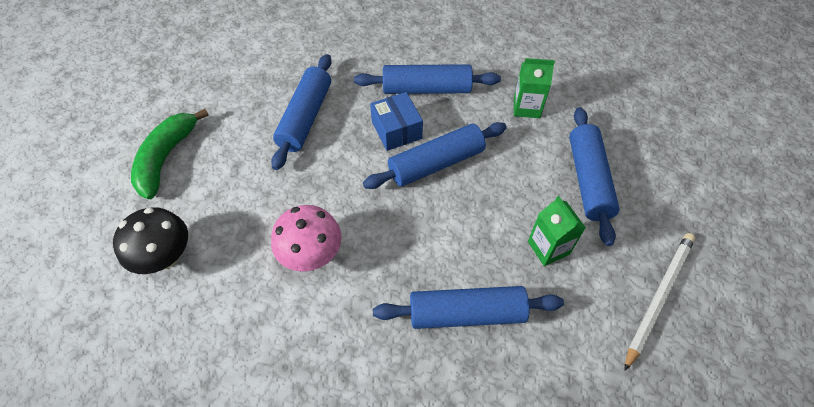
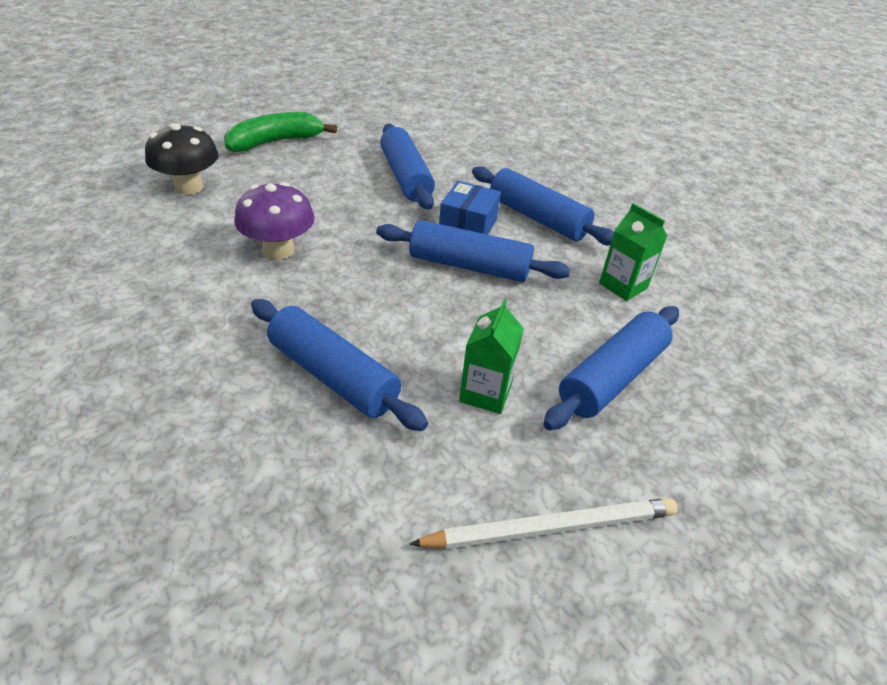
camera: 40 degrees right, 15 degrees down
(305, 117) = (405, 177): blue rolling pin -> blue rolling pin turned 75 degrees counterclockwise
(311, 254) = (279, 250): pink mushroom -> purple mushroom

| Activity |
Print the listing exactly. No pictures belong in the copy.

| The answer |
camera: 40 degrees right, 15 degrees down
(305, 117) = (405, 177): blue rolling pin -> blue rolling pin turned 75 degrees counterclockwise
(311, 254) = (279, 250): pink mushroom -> purple mushroom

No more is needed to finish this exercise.